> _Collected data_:
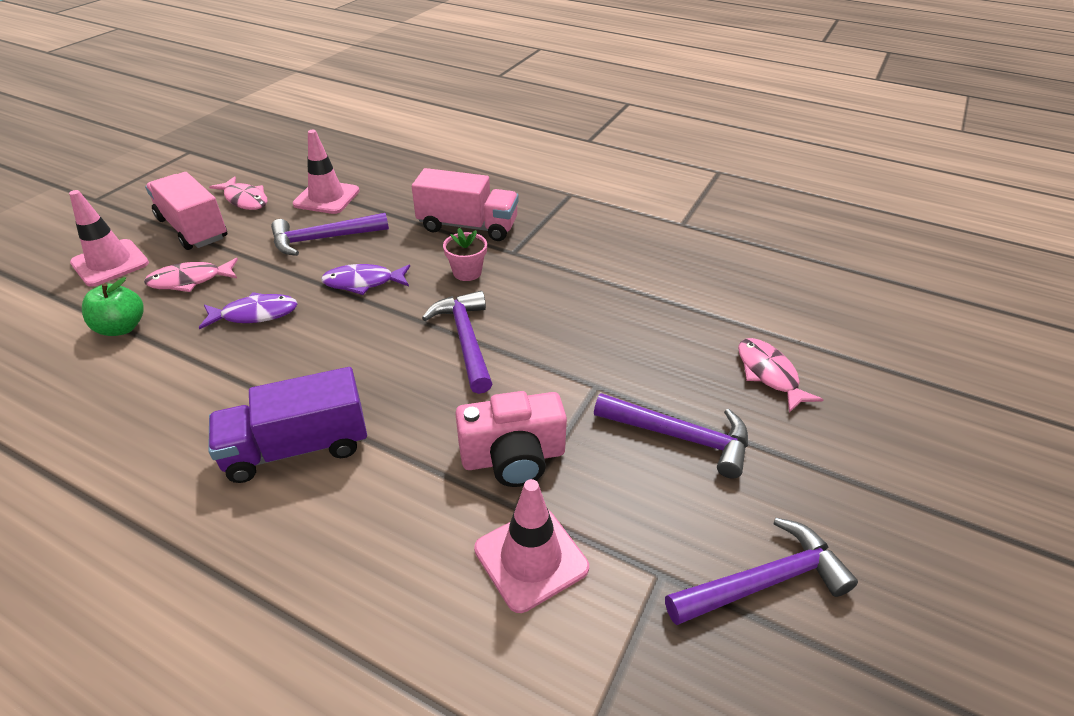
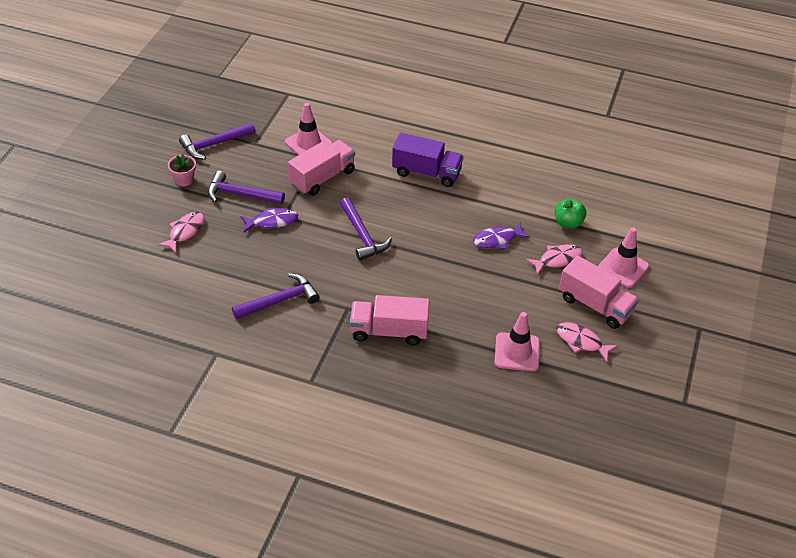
camera: 170 degrees right, 5 degrees up
(297, 448) = (426, 172): purple truck -> purple truck turned 45 degrees clockwise
(323, 239) = (492, 305): purple hammer -> purple hammer (280, 300)
(363, 282) = (443, 270): purple fish -> purple fish (272, 221)
(467, 272) = (376, 286): pink flower pot -> pink flower pot (184, 180)
(513, 457) = (322, 178): pink camera -> pink truck
(769, 374) = (185, 232): pink fish -> pink fish turned 120 degrees counterclockwise

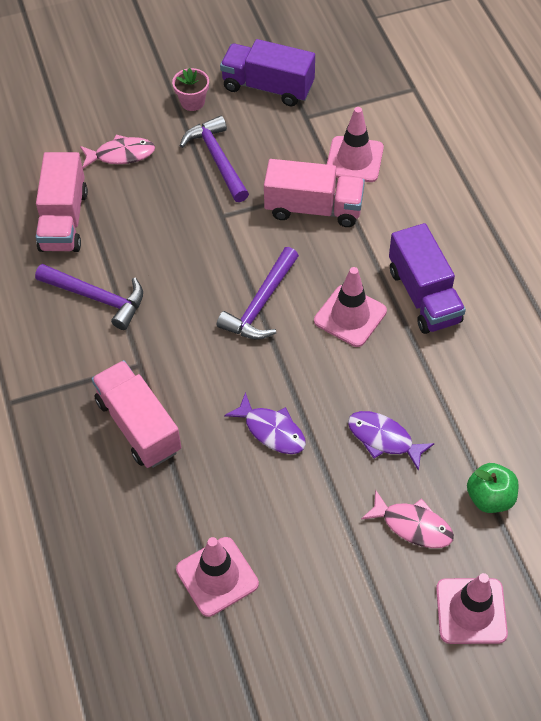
camera: 55 degrees right, 10 degrees up
(214, 144) = (268, 87): purple hammer -> purple truck
(272, 221) = (204, 212): purple fish -> purple fish (271, 430)
(409, 206) = (350, 316): none -> pink traffic cone
(581, 342) = (295, 639): pink fish -> none
(595, 305) = (373, 618): pink truck -> pink truck (64, 220)

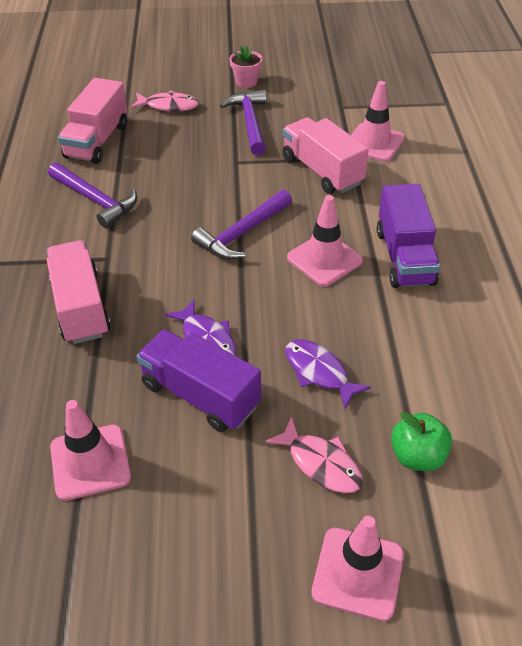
camera: 15 degrees right, 10 degrees down
(268, 87) = (315, 82): purple truck -> purple truck (200, 395)
(313, 208) = (322, 171): pink truck -> pink truck turned 150 degrees counterclockwise

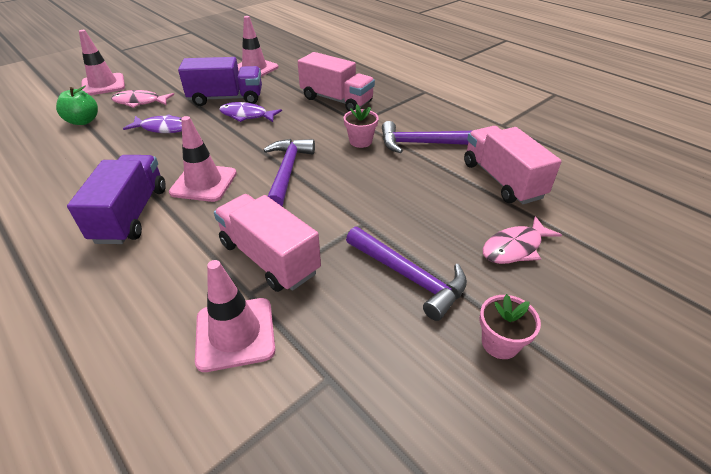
camera: 140 degrees right, 5 degrees down
(141, 232) = (360, 141): none -> pink flower pot
(322, 171) = (269, 258): pink truck -> pink truck turned 150 degrees counterclockwise
(404, 257) = (131, 214): purple truck -> purple truck turned 45 degrees clockwise

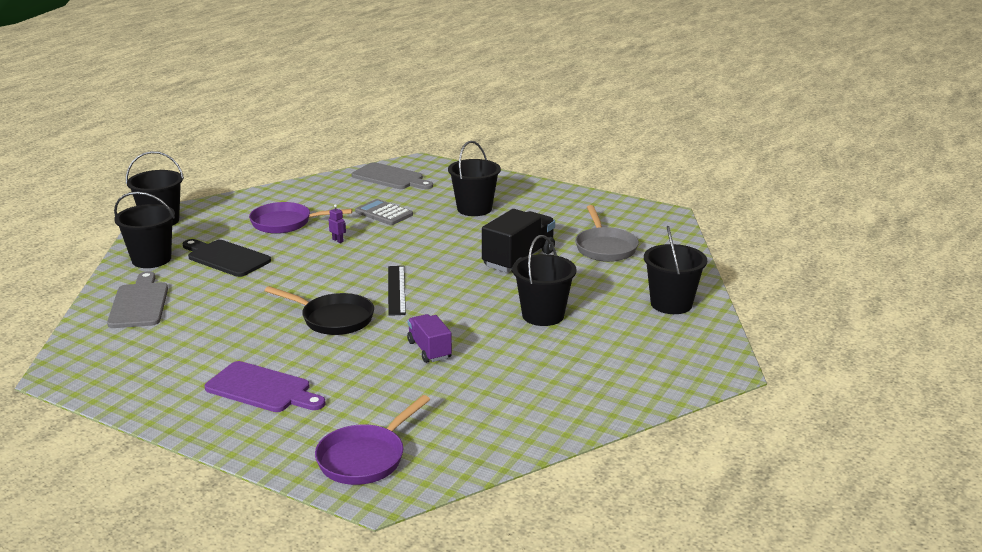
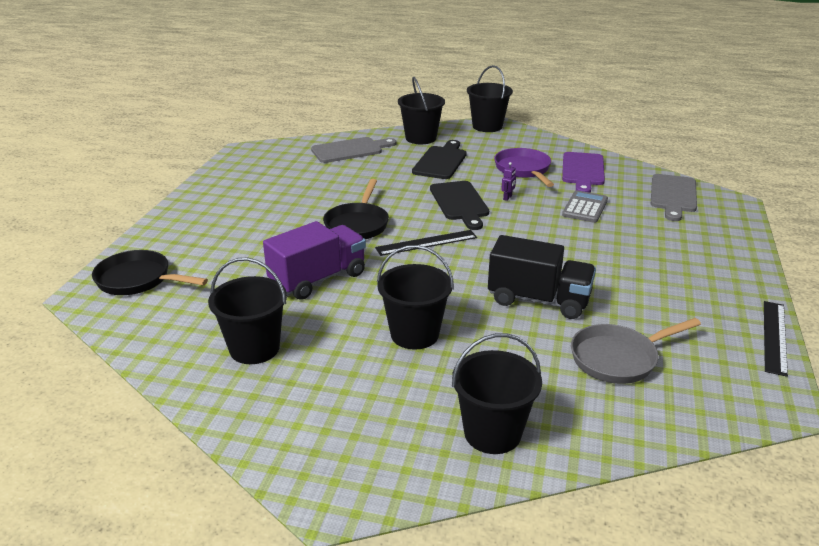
camera: 75 degrees right, 5 degrees up
(262, 389) = (236, 219): purple cutting board -> purple cutting board (583, 171)
(330, 263) = (460, 203): none -> black cutting board
(365, 458) = (138, 280): purple pan -> black pan
(429, 350) = (318, 279): purple truck -> purple truck, size x1.64
(474, 209) = (644, 253): black bucket -> black bucket (254, 348)
(600, 197) = (774, 336): none -> black ruler

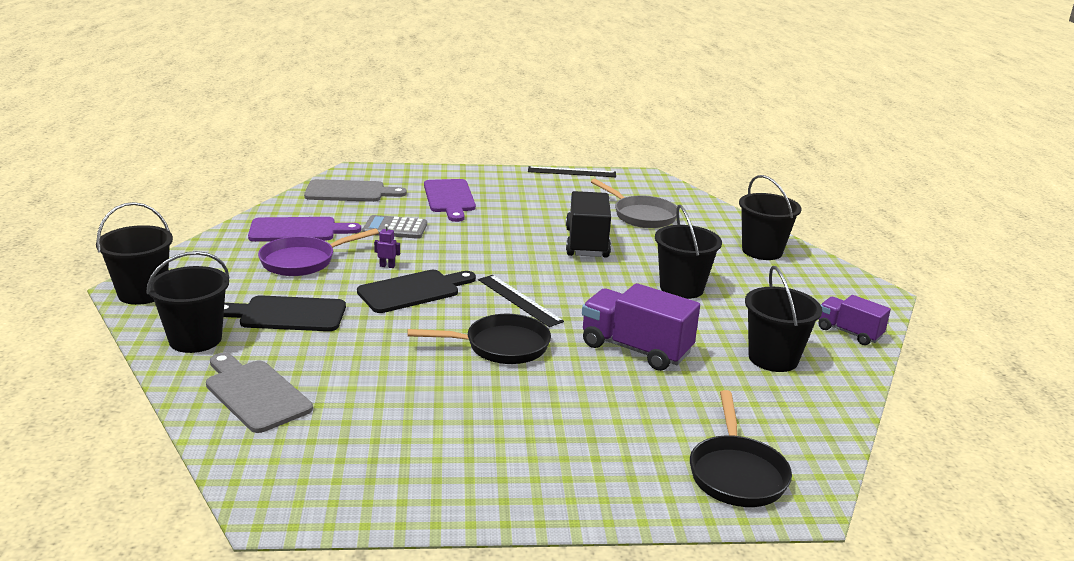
camera: 110 degrees left, 5 degrees down
(263, 424) = (849, 332): none -> purple truck
(663, 241) = (449, 198): none -> purple cutting board

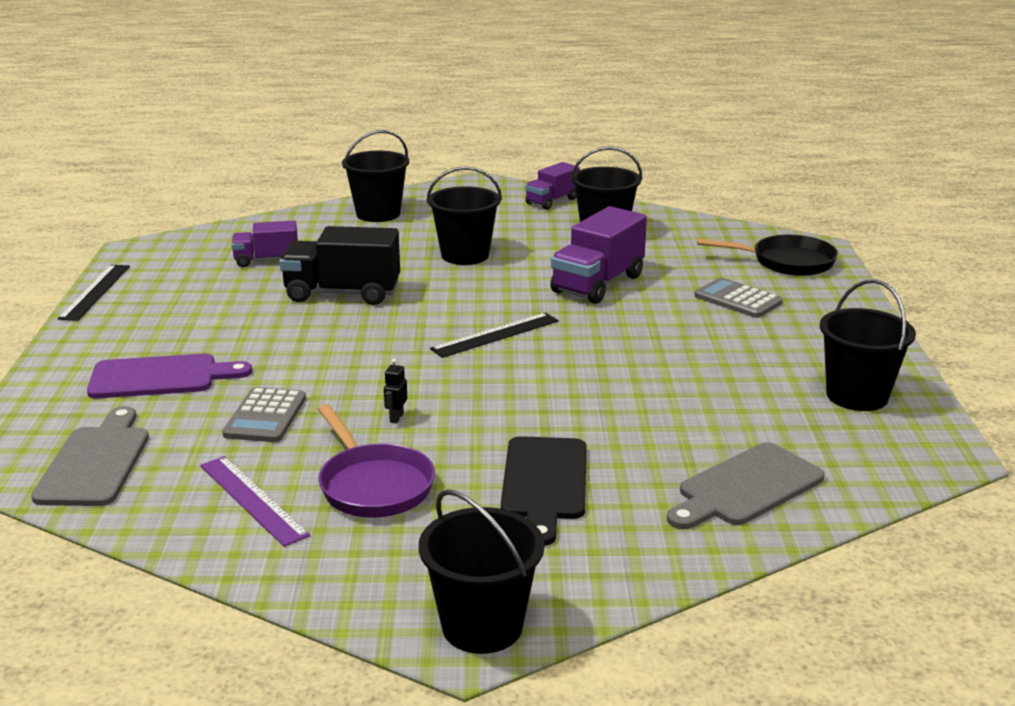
camera: 85 degrees left, 0 degrees up
(195, 339) = (625, 550): black bucket -> black bucket (857, 396)
(298, 230) = (252, 499): purple cutting board -> purple ruler
(387, 266) = (396, 418): purple robot -> black robot
(413, 291) = (473, 398): black cutting board -> none
(501, 346) = (604, 346): black pan -> none
(617, 426) = (738, 299): none -> grey calculator
(641, 216) = (267, 260): grey pan -> purple truck

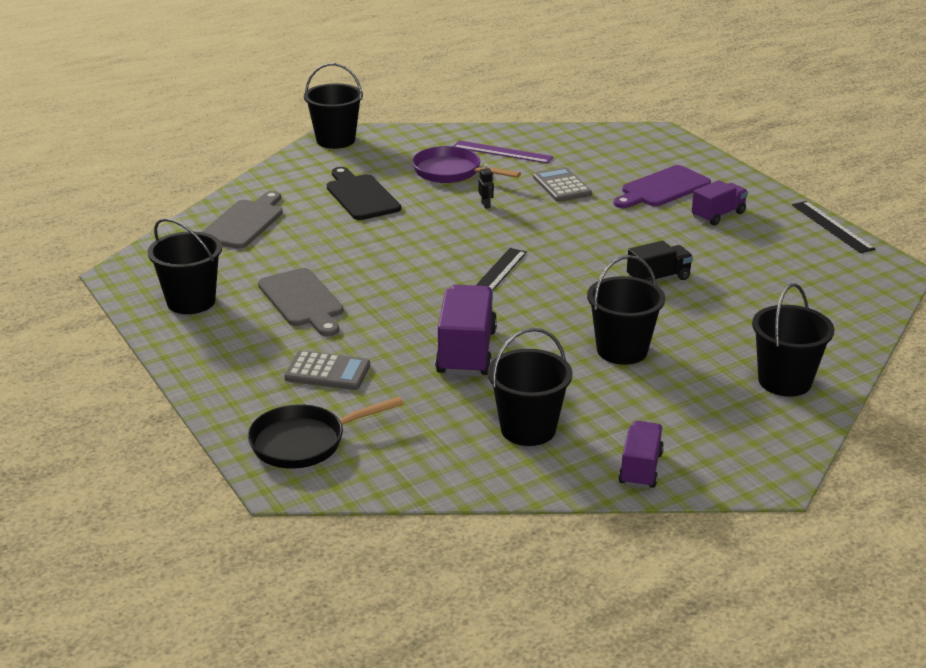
camera: 150 degrees right, 5 degrees up
(96, 462) = (607, 145): grey cutting board -> grey cutting board (302, 301)
(267, 260) = (773, 291): purple truck -> purple truck (718, 215)
(342, 293) = (658, 278): black truck -> black truck, size x0.61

> _INSTRUCTIONS FOR THE TASK_: Please set down, exactly and with nothing added, the lines from the line with "(474, 209) = (644, 253): black" to the end of the entries above, omitting pictures.

> _SOLUTION TO THIS PROBLEM_:
(474, 209) = (644, 253): black bucket -> black bucket (254, 348)
(600, 197) = (774, 336): none -> black ruler

camera: 110 degrees left, 5 degrees down
(263, 424) = (849, 332): none -> purple truck
(663, 241) = (449, 198): none -> purple cutting board

camera: 85 degrees left, 0 degrees up
(195, 339) = (625, 550): black bucket -> black bucket (857, 396)
(298, 230) = (252, 499): purple cutting board -> purple ruler
(387, 266) = (396, 418): purple robot -> black robot
(413, 291) = (473, 398): black cutting board -> none
(501, 346) = (604, 346): black pan -> none
(617, 426) = (738, 299): none -> grey calculator
(641, 216) = (267, 260): grey pan -> purple truck

camera: 150 degrees right, 5 degrees up
(96, 462) = (607, 145): grey cutting board -> grey cutting board (302, 301)
(267, 260) = (773, 291): purple truck -> purple truck (718, 215)
(342, 293) = (658, 278): black truck -> black truck, size x0.61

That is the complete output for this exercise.